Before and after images
+---+

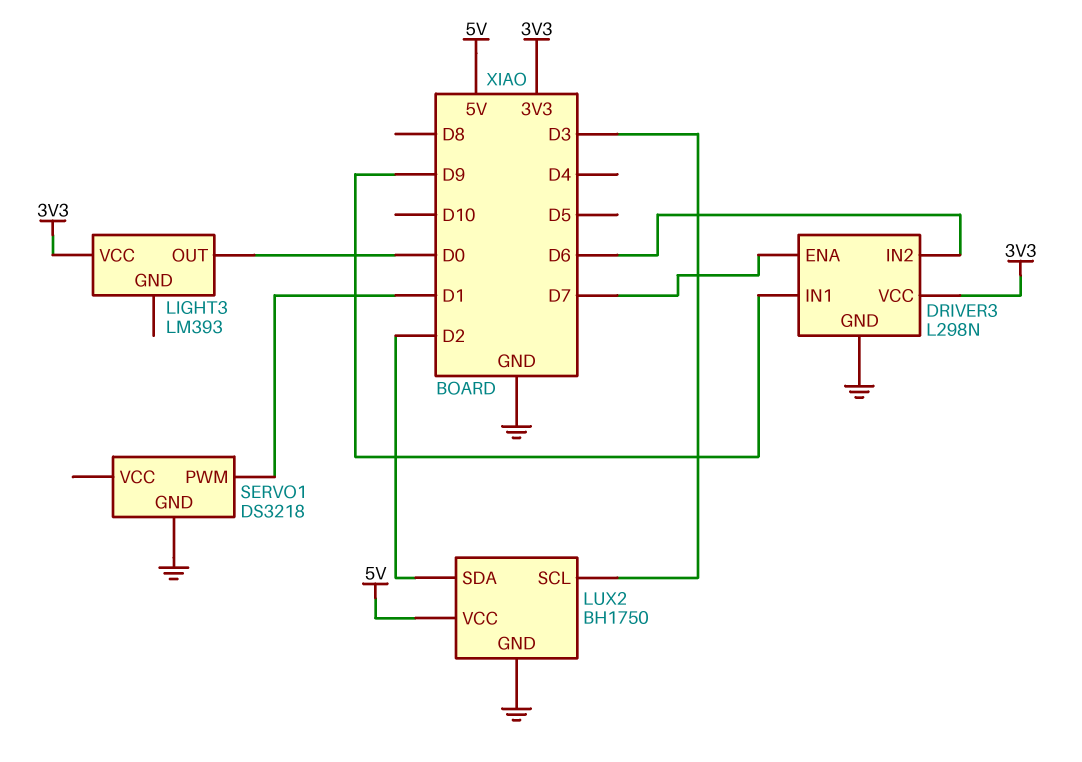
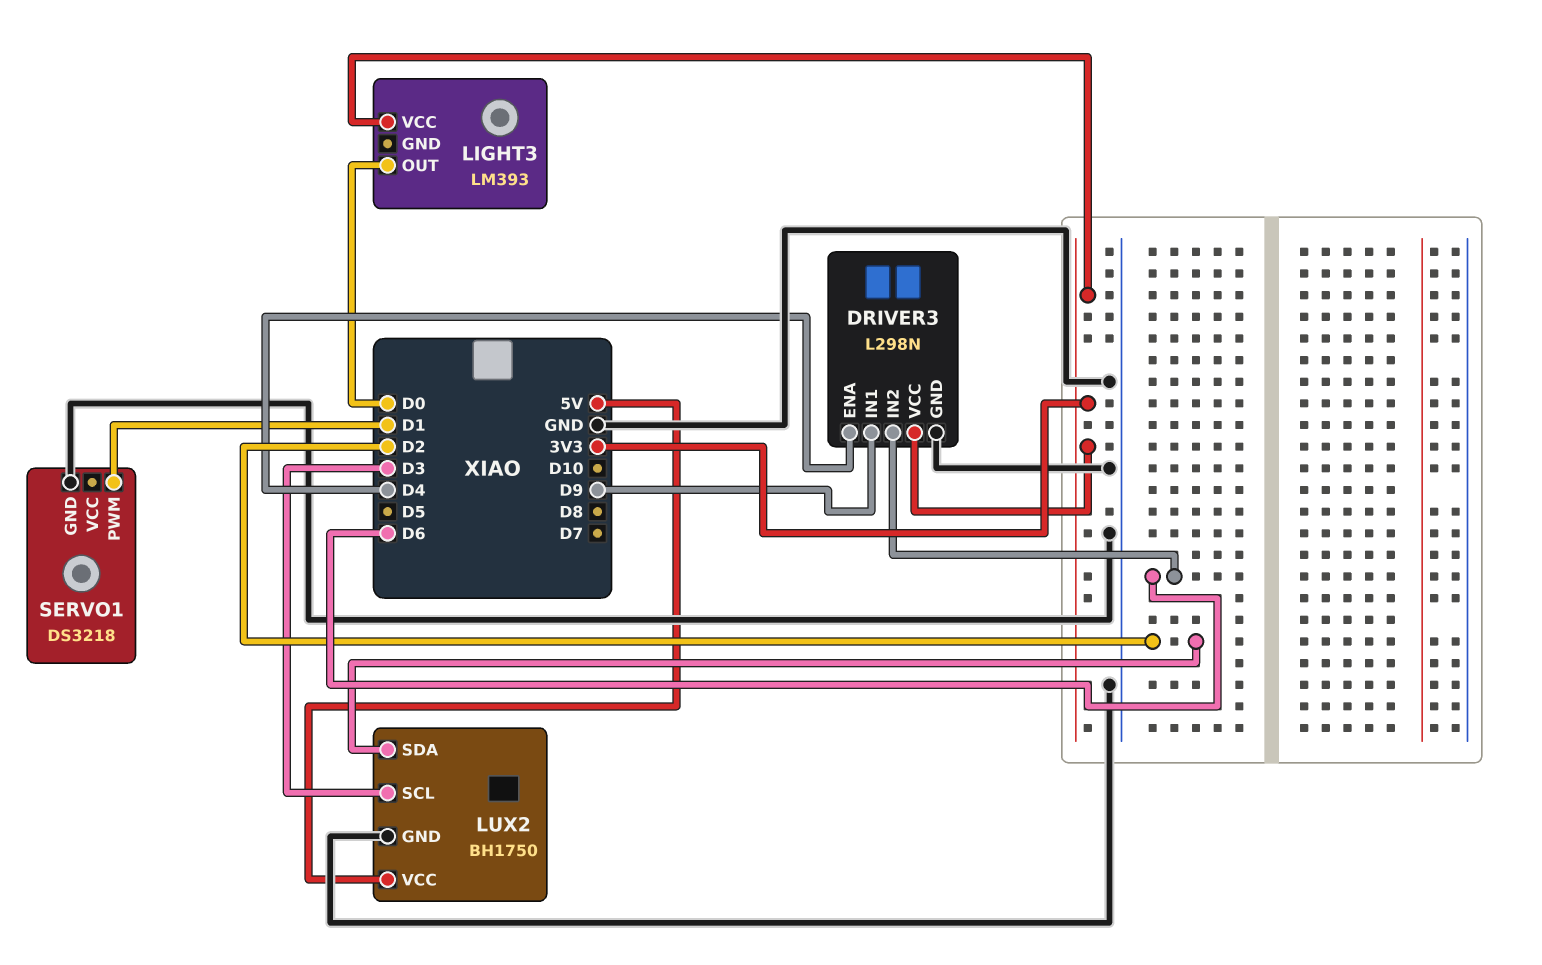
DRIVER3 pin ENA: D7 -> D4

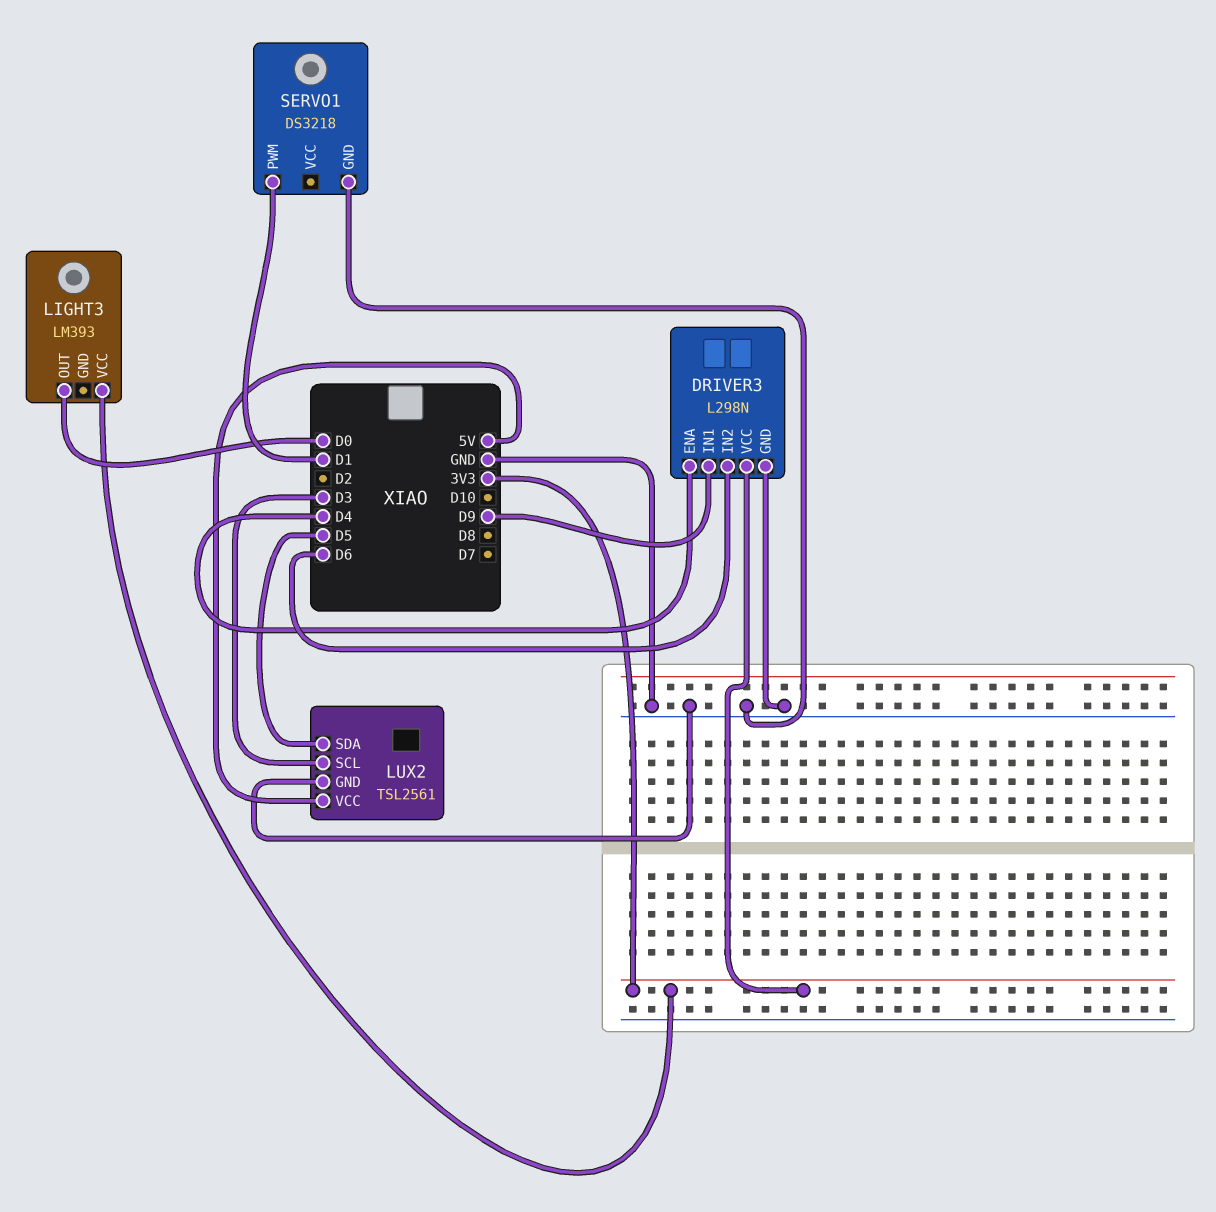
LUX2: BH1750 -> TSL2561
LUX2 pin SDA: D2 -> D5

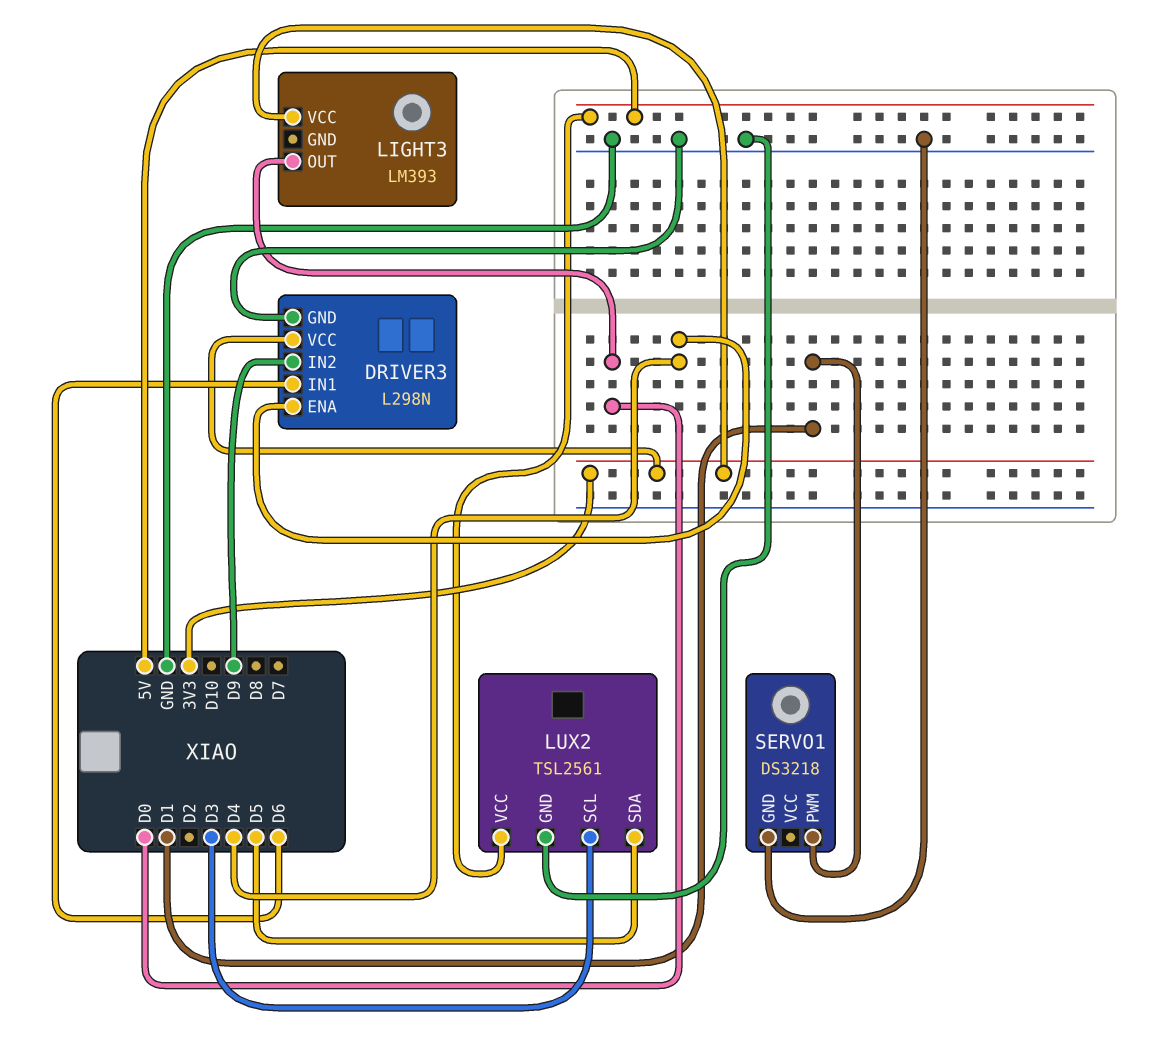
DRIVER3 pin IN1: D9 -> D6
DRIVER3 pin IN2: D6 -> D9

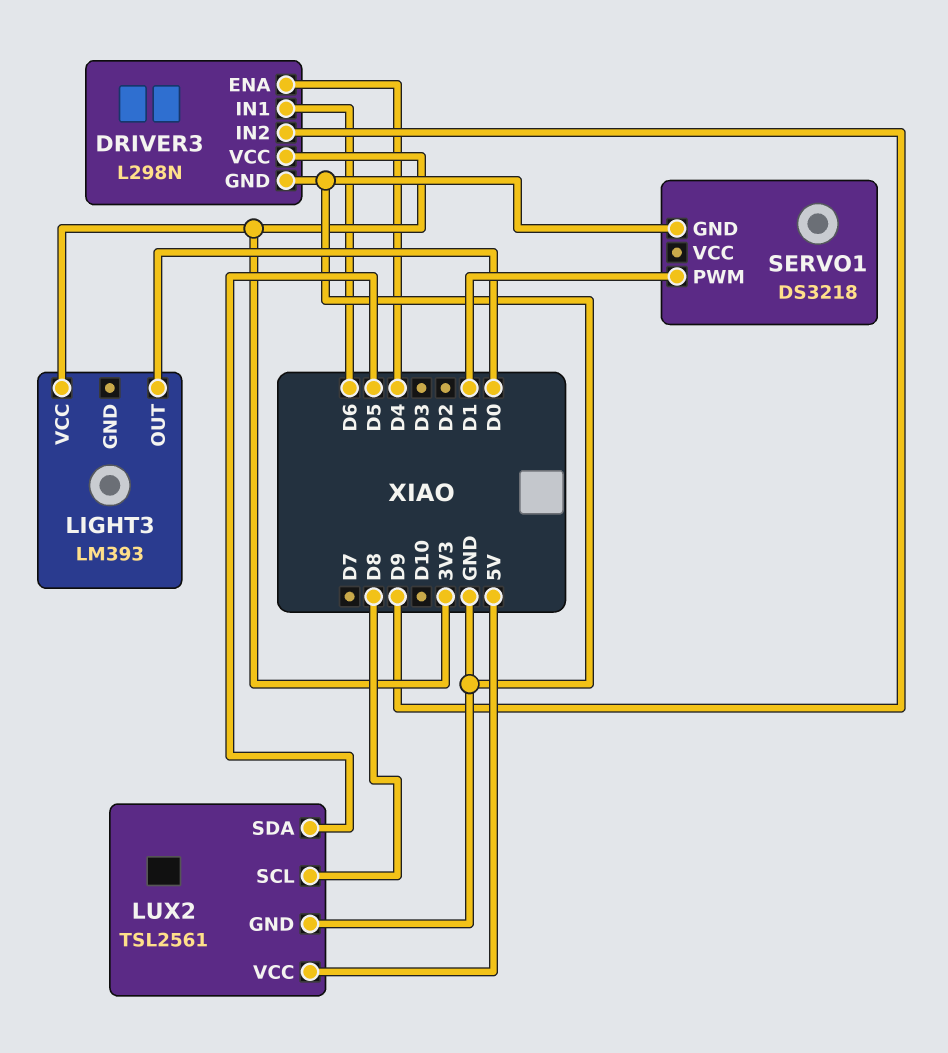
LUX2 pin SCL: D3 -> D8

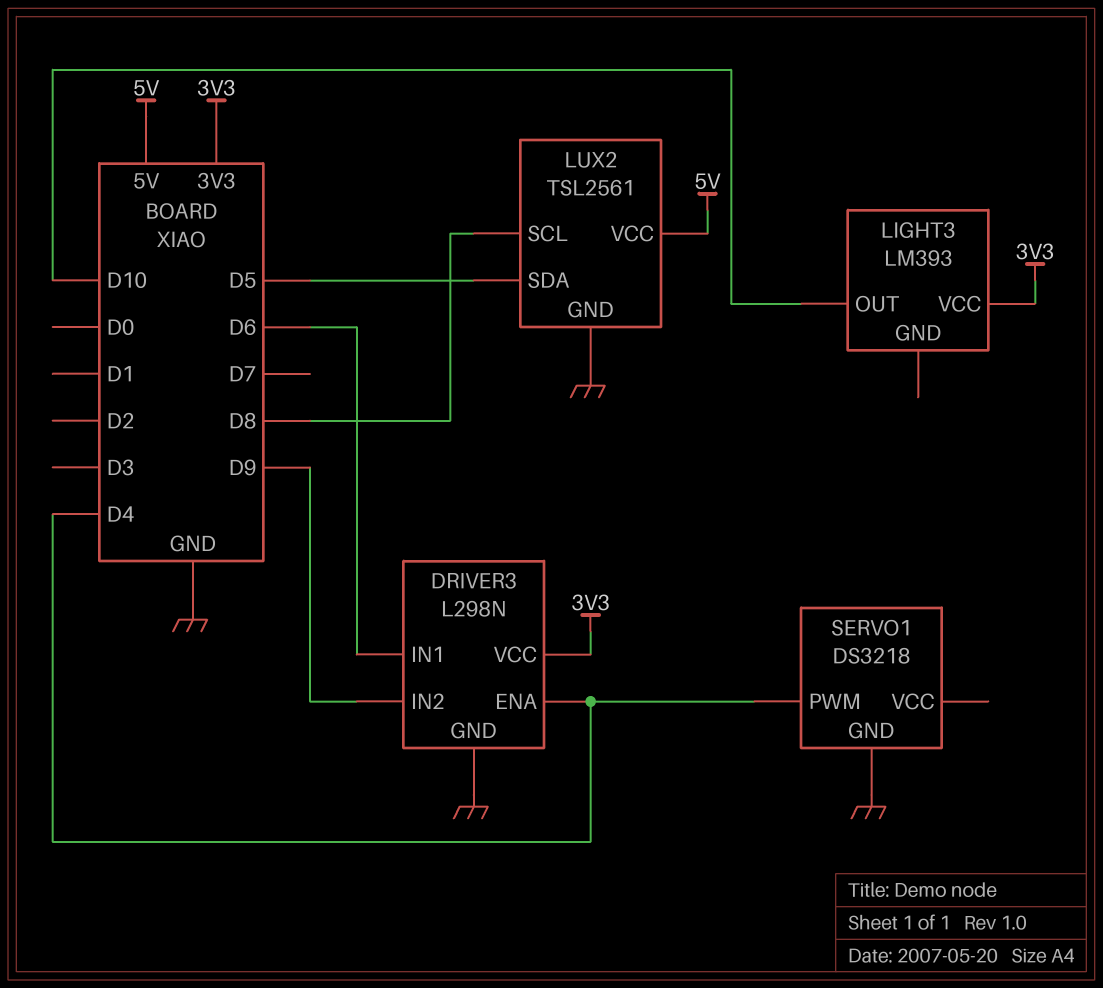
LIGHT3 pin OUT: D0 -> D10
SERVO1 pin PWM: D1 -> D4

+---+

● Exercise details
Set the records down again precisely, skipping every image.

● Solution to this problem
DRIVER3 pin ENA: D7 -> D4

LUX2: BH1750 -> TSL2561
LUX2 pin SDA: D2 -> D5

DRIVER3 pin IN1: D9 -> D6
DRIVER3 pin IN2: D6 -> D9

LUX2 pin SCL: D3 -> D8

LIGHT3 pin OUT: D0 -> D10
SERVO1 pin PWM: D1 -> D4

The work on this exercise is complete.